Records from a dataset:
--- --- ---

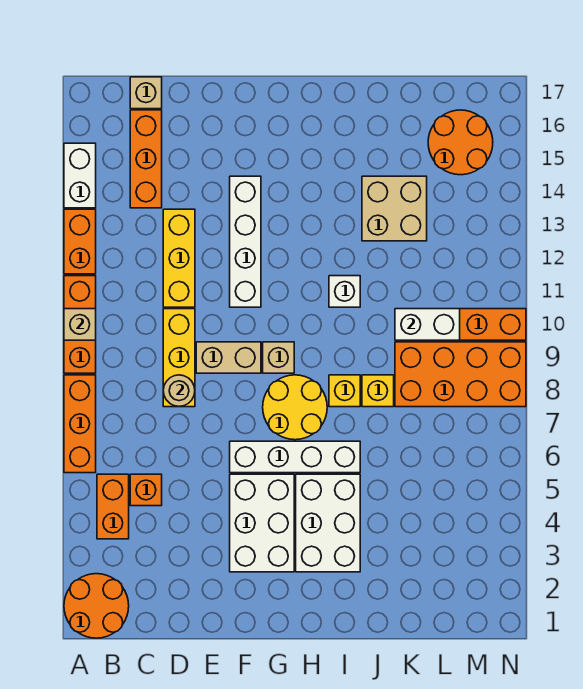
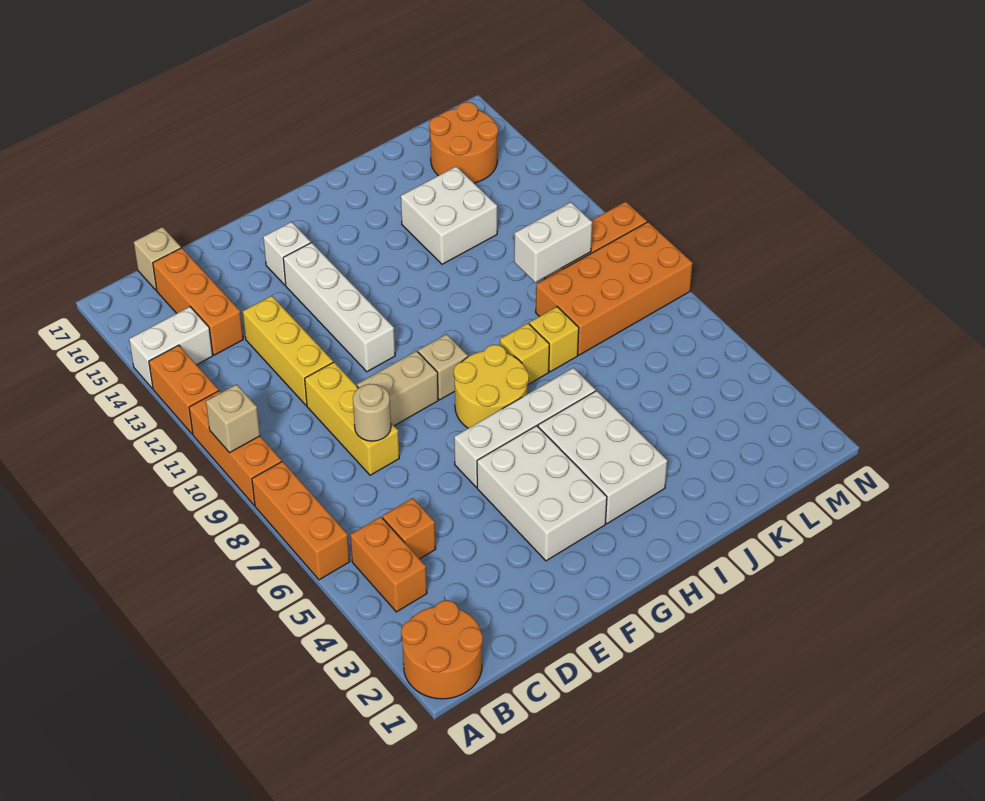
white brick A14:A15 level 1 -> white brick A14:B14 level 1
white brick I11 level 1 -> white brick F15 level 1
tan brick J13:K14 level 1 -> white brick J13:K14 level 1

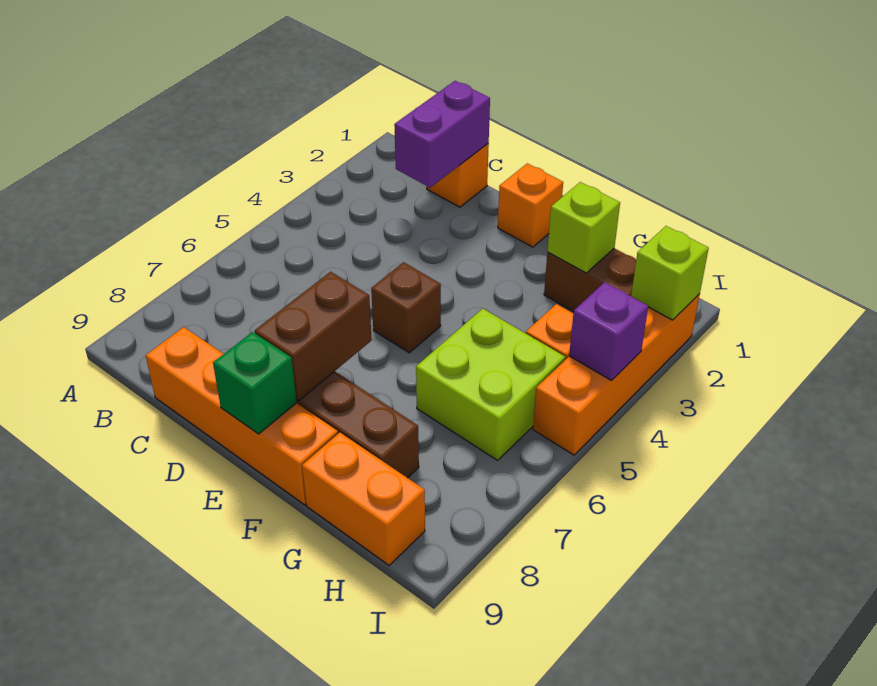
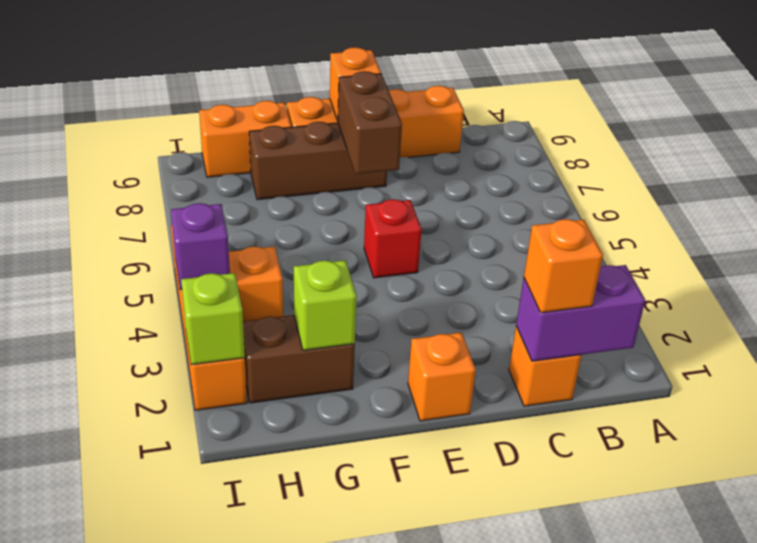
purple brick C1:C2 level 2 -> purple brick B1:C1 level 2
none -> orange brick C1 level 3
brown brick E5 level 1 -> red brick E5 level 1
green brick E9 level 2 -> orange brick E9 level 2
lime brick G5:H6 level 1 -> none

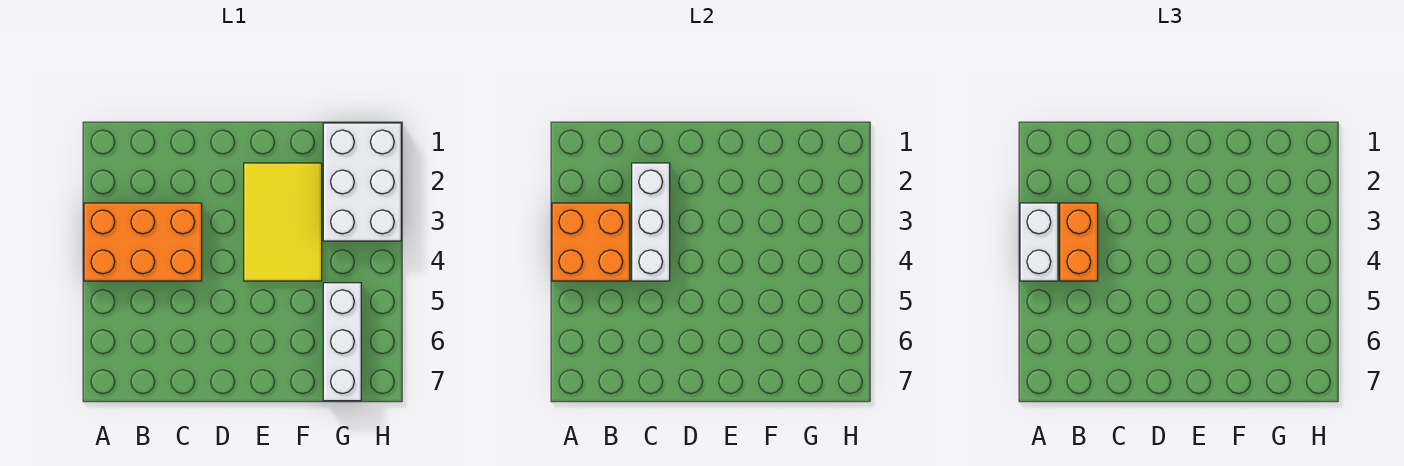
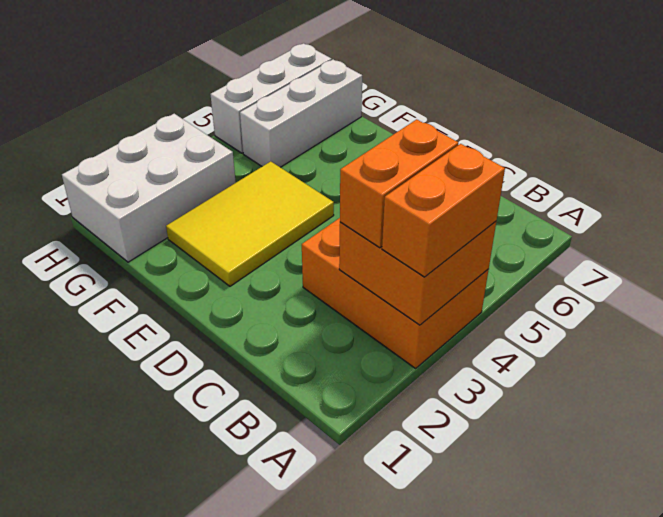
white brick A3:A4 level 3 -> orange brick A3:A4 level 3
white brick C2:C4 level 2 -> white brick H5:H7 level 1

--- --- ---

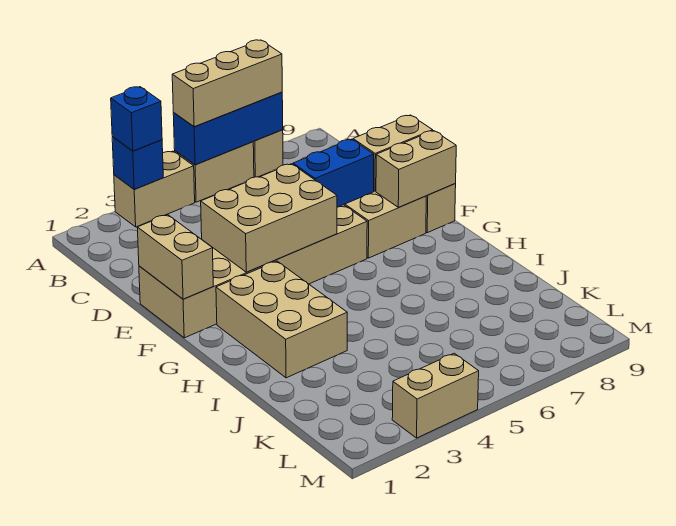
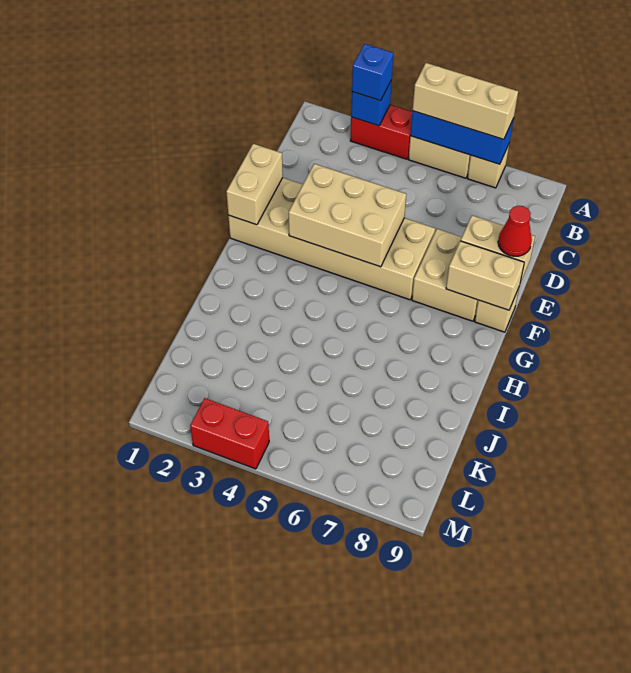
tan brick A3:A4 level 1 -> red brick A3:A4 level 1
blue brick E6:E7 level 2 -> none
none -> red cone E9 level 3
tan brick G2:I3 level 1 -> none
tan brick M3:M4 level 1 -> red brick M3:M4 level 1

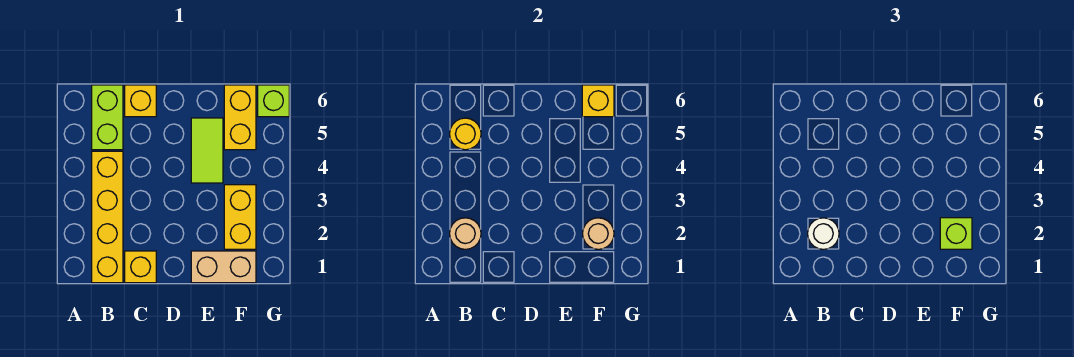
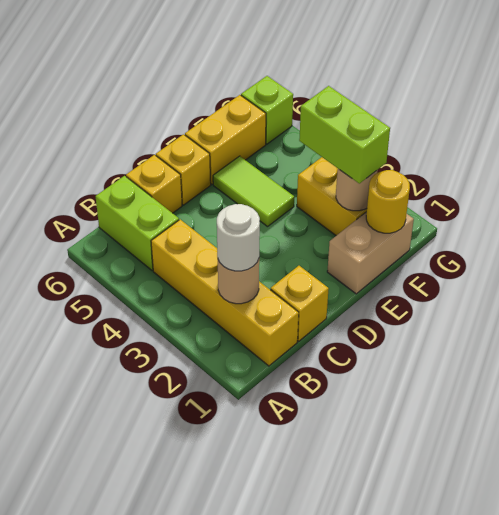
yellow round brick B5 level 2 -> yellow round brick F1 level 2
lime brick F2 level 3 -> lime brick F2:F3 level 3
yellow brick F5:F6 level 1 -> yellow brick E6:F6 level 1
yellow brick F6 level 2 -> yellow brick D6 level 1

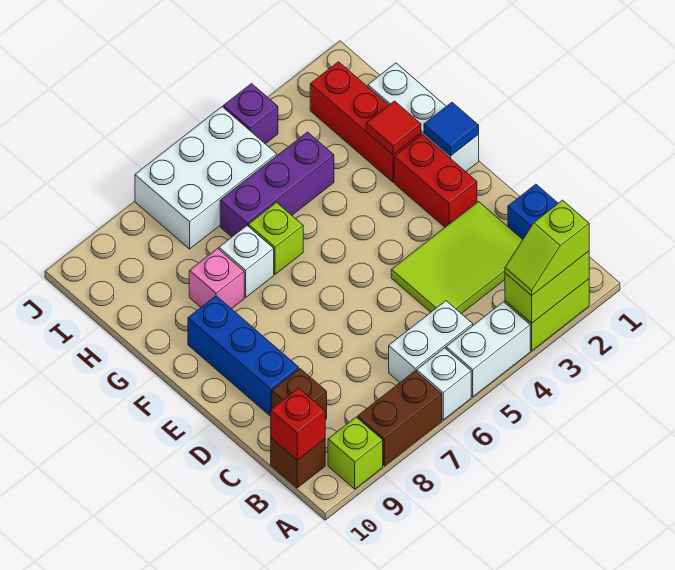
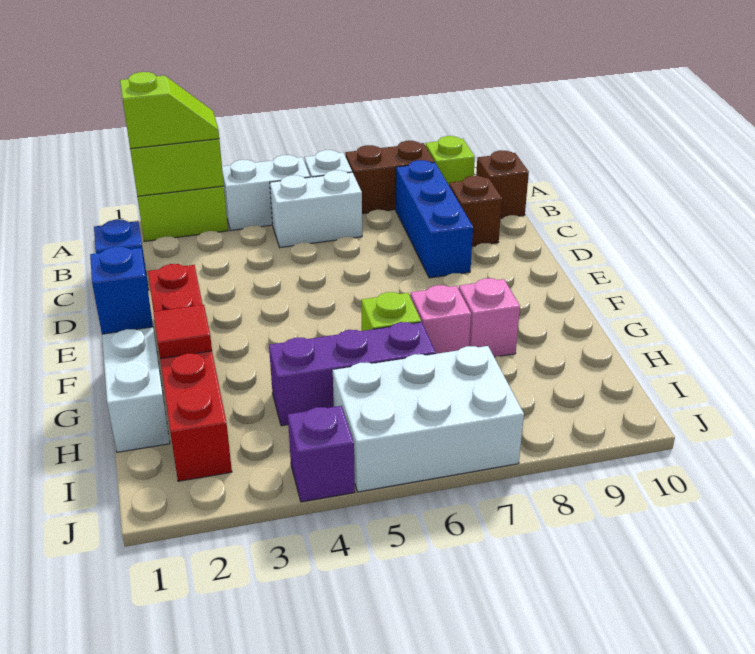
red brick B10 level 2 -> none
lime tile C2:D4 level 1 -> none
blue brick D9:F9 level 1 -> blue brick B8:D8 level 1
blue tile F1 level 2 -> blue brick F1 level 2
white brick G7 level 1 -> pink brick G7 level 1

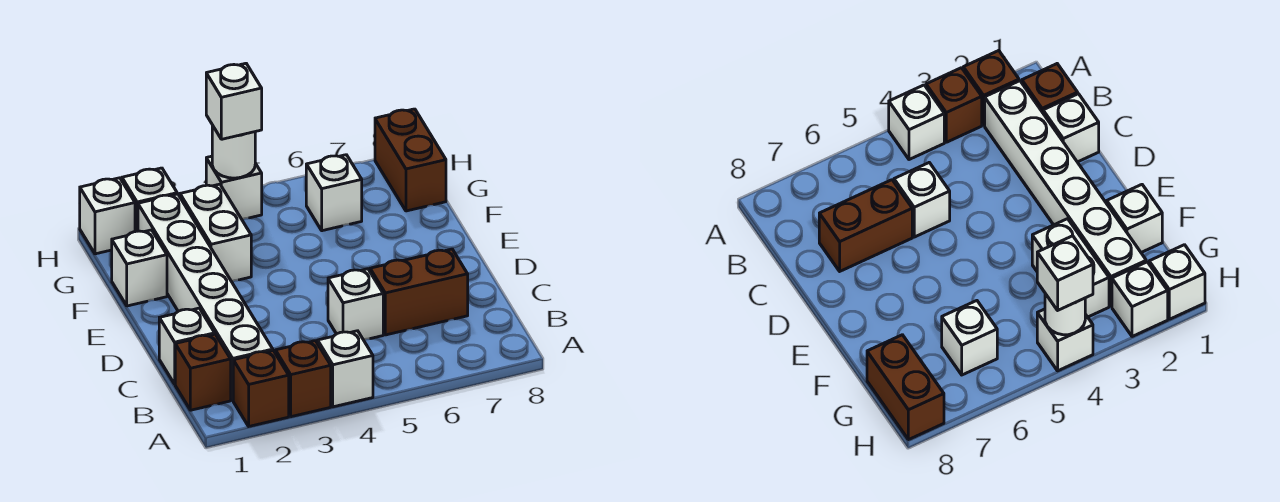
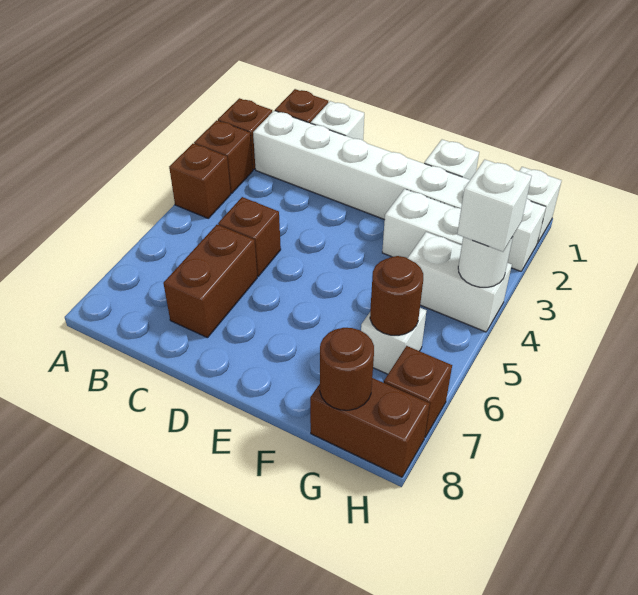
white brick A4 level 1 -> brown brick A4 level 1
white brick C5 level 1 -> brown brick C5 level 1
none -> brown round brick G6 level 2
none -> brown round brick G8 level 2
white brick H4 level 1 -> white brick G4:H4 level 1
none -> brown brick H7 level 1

--- --- ---

Action item> Copy the lines above exactly, starting with the line that contains "tan brick J13:K14" and ending with the line that contains "white brick A3:A4", and leave out any pictures.

Output for this task>
tan brick J13:K14 level 1 -> white brick J13:K14 level 1

purple brick C1:C2 level 2 -> purple brick B1:C1 level 2
none -> orange brick C1 level 3
brown brick E5 level 1 -> red brick E5 level 1
green brick E9 level 2 -> orange brick E9 level 2
lime brick G5:H6 level 1 -> none

white brick A3:A4 level 3 -> orange brick A3:A4 level 3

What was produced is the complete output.